● **How to complete this task**: Locate the word "white" in the data below, then copy every line that holds it.

● **Input records**:

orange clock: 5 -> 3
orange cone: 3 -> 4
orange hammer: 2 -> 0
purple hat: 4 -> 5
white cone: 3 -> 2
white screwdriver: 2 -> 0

---

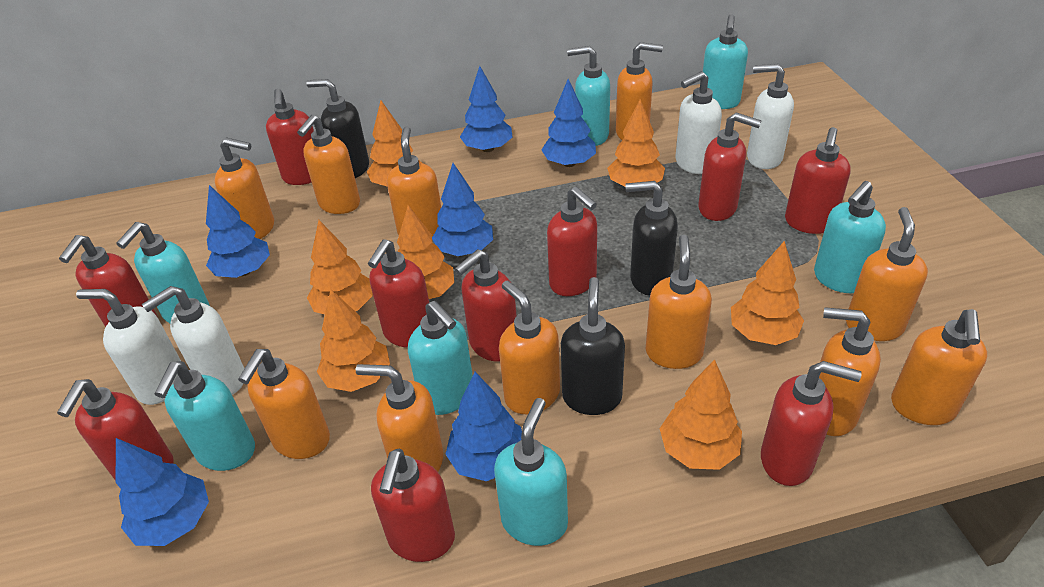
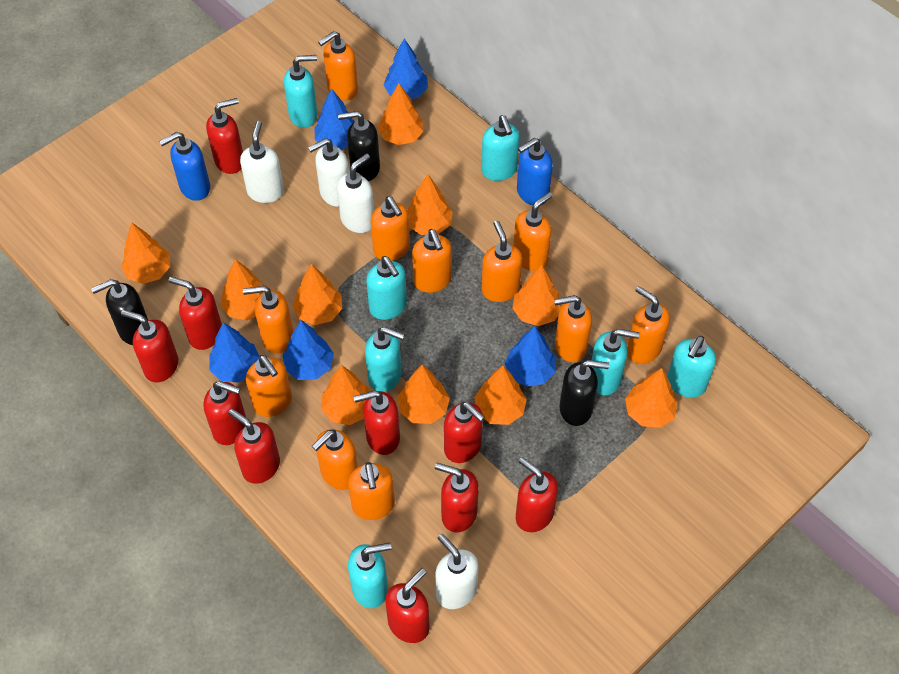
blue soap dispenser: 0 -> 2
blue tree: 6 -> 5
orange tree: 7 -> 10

==

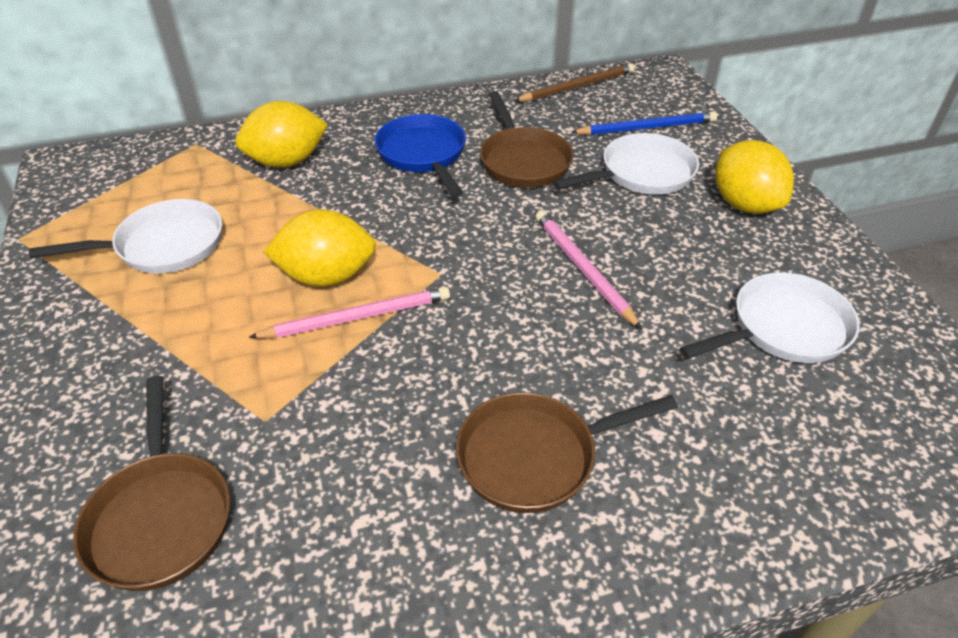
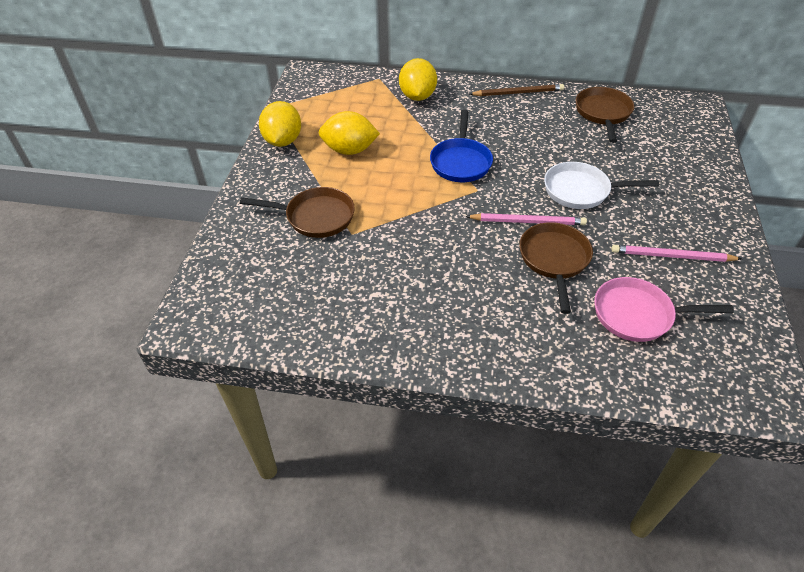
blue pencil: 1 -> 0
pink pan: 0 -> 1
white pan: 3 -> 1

● **Task answer**:
white cone: 3 -> 2
white screwdriver: 2 -> 0
white pan: 3 -> 1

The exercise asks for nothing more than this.